→ Excerpted records:
==========

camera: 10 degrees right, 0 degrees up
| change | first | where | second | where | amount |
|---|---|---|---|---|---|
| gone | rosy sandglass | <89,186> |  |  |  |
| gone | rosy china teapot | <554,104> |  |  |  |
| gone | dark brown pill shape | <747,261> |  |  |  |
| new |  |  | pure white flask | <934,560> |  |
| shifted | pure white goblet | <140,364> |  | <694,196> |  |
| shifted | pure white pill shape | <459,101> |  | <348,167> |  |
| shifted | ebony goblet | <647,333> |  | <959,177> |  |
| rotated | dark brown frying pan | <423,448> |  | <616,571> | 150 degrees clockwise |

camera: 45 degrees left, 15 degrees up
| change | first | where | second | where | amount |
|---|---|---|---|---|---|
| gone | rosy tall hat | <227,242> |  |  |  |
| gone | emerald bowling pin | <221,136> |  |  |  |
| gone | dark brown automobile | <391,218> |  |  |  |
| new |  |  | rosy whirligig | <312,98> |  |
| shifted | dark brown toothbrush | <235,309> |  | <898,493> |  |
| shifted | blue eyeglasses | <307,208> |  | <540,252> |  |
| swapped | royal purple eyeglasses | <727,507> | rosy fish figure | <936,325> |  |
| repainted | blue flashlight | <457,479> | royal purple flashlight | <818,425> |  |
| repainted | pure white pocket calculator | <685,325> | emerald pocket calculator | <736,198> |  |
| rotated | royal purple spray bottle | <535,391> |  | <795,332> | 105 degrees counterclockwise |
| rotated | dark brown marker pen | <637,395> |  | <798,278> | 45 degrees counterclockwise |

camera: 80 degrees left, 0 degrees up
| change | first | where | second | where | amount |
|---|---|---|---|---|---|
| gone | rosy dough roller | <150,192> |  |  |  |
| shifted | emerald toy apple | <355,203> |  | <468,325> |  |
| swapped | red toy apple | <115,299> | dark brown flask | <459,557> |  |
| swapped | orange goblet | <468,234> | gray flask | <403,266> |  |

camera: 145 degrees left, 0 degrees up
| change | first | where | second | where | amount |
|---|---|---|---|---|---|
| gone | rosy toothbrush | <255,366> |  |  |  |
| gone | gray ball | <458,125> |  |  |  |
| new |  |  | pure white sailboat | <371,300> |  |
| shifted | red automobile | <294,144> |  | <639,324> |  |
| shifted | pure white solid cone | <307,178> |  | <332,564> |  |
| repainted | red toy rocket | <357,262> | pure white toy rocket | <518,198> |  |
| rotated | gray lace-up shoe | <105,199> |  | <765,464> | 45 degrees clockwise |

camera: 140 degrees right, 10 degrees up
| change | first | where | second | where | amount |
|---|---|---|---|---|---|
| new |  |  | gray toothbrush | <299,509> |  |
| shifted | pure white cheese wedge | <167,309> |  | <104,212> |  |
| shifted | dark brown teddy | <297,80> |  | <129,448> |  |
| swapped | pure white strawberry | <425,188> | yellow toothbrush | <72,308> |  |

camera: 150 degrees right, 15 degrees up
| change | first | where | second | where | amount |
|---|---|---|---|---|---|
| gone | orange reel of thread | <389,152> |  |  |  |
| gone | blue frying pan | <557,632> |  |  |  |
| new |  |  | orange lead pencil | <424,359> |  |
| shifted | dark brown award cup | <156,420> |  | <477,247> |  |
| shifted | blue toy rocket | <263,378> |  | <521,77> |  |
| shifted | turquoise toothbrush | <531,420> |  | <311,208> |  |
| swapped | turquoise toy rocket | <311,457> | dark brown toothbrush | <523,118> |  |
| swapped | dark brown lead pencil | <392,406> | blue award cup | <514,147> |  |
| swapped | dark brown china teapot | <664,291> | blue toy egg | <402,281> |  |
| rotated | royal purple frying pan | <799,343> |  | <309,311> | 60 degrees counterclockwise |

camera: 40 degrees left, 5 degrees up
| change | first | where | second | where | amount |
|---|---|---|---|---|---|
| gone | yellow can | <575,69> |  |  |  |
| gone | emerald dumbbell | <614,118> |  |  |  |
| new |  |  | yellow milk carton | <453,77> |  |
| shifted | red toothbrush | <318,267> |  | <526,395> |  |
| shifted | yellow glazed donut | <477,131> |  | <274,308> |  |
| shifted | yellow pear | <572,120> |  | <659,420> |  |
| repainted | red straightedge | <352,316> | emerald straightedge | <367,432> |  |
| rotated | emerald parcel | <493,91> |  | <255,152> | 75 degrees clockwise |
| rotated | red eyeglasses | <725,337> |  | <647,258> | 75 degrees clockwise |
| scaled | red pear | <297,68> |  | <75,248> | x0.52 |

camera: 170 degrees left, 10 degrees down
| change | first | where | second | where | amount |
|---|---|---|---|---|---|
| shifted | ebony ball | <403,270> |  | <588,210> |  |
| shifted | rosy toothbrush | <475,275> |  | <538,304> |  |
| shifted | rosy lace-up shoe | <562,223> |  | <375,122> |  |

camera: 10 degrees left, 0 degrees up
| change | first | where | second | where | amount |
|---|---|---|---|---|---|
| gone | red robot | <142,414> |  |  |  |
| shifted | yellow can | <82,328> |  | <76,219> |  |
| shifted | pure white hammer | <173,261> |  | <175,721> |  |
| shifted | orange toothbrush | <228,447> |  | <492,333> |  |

==========

→ Problem statement:
What is needed is an exact copy of all the entries.

→ Exercise solution:
camera: 10 degrees right, 0 degrees up
| change | first | where | second | where | amount |
|---|---|---|---|---|---|
| gone | rosy sandglass | <89,186> |  |  |  |
| gone | rosy china teapot | <554,104> |  |  |  |
| gone | dark brown pill shape | <747,261> |  |  |  |
| new |  |  | pure white flask | <934,560> |  |
| shifted | pure white goblet | <140,364> |  | <694,196> |  |
| shifted | pure white pill shape | <459,101> |  | <348,167> |  |
| shifted | ebony goblet | <647,333> |  | <959,177> |  |
| rotated | dark brown frying pan | <423,448> |  | <616,571> | 150 degrees clockwise |

camera: 45 degrees left, 15 degrees up
| change | first | where | second | where | amount |
|---|---|---|---|---|---|
| gone | rosy tall hat | <227,242> |  |  |  |
| gone | emerald bowling pin | <221,136> |  |  |  |
| gone | dark brown automobile | <391,218> |  |  |  |
| new |  |  | rosy whirligig | <312,98> |  |
| shifted | dark brown toothbrush | <235,309> |  | <898,493> |  |
| shifted | blue eyeglasses | <307,208> |  | <540,252> |  |
| swapped | royal purple eyeglasses | <727,507> | rosy fish figure | <936,325> |  |
| repainted | blue flashlight | <457,479> | royal purple flashlight | <818,425> |  |
| repainted | pure white pocket calculator | <685,325> | emerald pocket calculator | <736,198> |  |
| rotated | royal purple spray bottle | <535,391> |  | <795,332> | 105 degrees counterclockwise |
| rotated | dark brown marker pen | <637,395> |  | <798,278> | 45 degrees counterclockwise |

camera: 80 degrees left, 0 degrees up
| change | first | where | second | where | amount |
|---|---|---|---|---|---|
| gone | rosy dough roller | <150,192> |  |  |  |
| shifted | emerald toy apple | <355,203> |  | <468,325> |  |
| swapped | red toy apple | <115,299> | dark brown flask | <459,557> |  |
| swapped | orange goblet | <468,234> | gray flask | <403,266> |  |

camera: 145 degrees left, 0 degrees up
| change | first | where | second | where | amount |
|---|---|---|---|---|---|
| gone | rosy toothbrush | <255,366> |  |  |  |
| gone | gray ball | <458,125> |  |  |  |
| new |  |  | pure white sailboat | <371,300> |  |
| shifted | red automobile | <294,144> |  | <639,324> |  |
| shifted | pure white solid cone | <307,178> |  | <332,564> |  |
| repainted | red toy rocket | <357,262> | pure white toy rocket | <518,198> |  |
| rotated | gray lace-up shoe | <105,199> |  | <765,464> | 45 degrees clockwise |

camera: 140 degrees right, 10 degrees up
| change | first | where | second | where | amount |
|---|---|---|---|---|---|
| new |  |  | gray toothbrush | <299,509> |  |
| shifted | pure white cheese wedge | <167,309> |  | <104,212> |  |
| shifted | dark brown teddy | <297,80> |  | <129,448> |  |
| swapped | pure white strawberry | <425,188> | yellow toothbrush | <72,308> |  |

camera: 150 degrees right, 15 degrees up
| change | first | where | second | where | amount |
|---|---|---|---|---|---|
| gone | orange reel of thread | <389,152> |  |  |  |
| gone | blue frying pan | <557,632> |  |  |  |
| new |  |  | orange lead pencil | <424,359> |  |
| shifted | dark brown award cup | <156,420> |  | <477,247> |  |
| shifted | blue toy rocket | <263,378> |  | <521,77> |  |
| shifted | turquoise toothbrush | <531,420> |  | <311,208> |  |
| swapped | turquoise toy rocket | <311,457> | dark brown toothbrush | <523,118> |  |
| swapped | dark brown lead pencil | <392,406> | blue award cup | <514,147> |  |
| swapped | dark brown china teapot | <664,291> | blue toy egg | <402,281> |  |
| rotated | royal purple frying pan | <799,343> |  | <309,311> | 60 degrees counterclockwise |

camera: 40 degrees left, 5 degrees up
| change | first | where | second | where | amount |
|---|---|---|---|---|---|
| gone | yellow can | <575,69> |  |  |  |
| gone | emerald dumbbell | <614,118> |  |  |  |
| new |  |  | yellow milk carton | <453,77> |  |
| shifted | red toothbrush | <318,267> |  | <526,395> |  |
| shifted | yellow glazed donut | <477,131> |  | <274,308> |  |
| shifted | yellow pear | <572,120> |  | <659,420> |  |
| repainted | red straightedge | <352,316> | emerald straightedge | <367,432> |  |
| rotated | emerald parcel | <493,91> |  | <255,152> | 75 degrees clockwise |
| rotated | red eyeglasses | <725,337> |  | <647,258> | 75 degrees clockwise |
| scaled | red pear | <297,68> |  | <75,248> | x0.52 |

camera: 170 degrees left, 10 degrees down
| change | first | where | second | where | amount |
|---|---|---|---|---|---|
| shifted | ebony ball | <403,270> |  | <588,210> |  |
| shifted | rosy toothbrush | <475,275> |  | <538,304> |  |
| shifted | rosy lace-up shoe | <562,223> |  | <375,122> |  |

camera: 10 degrees left, 0 degrees up
| change | first | where | second | where | amount |
|---|---|---|---|---|---|
| gone | red robot | <142,414> |  |  |  |
| shifted | yellow can | <82,328> |  | <76,219> |  |
| shifted | pure white hammer | <173,261> |  | <175,721> |  |
| shifted | orange toothbrush | <228,447> |  | <492,333> |  |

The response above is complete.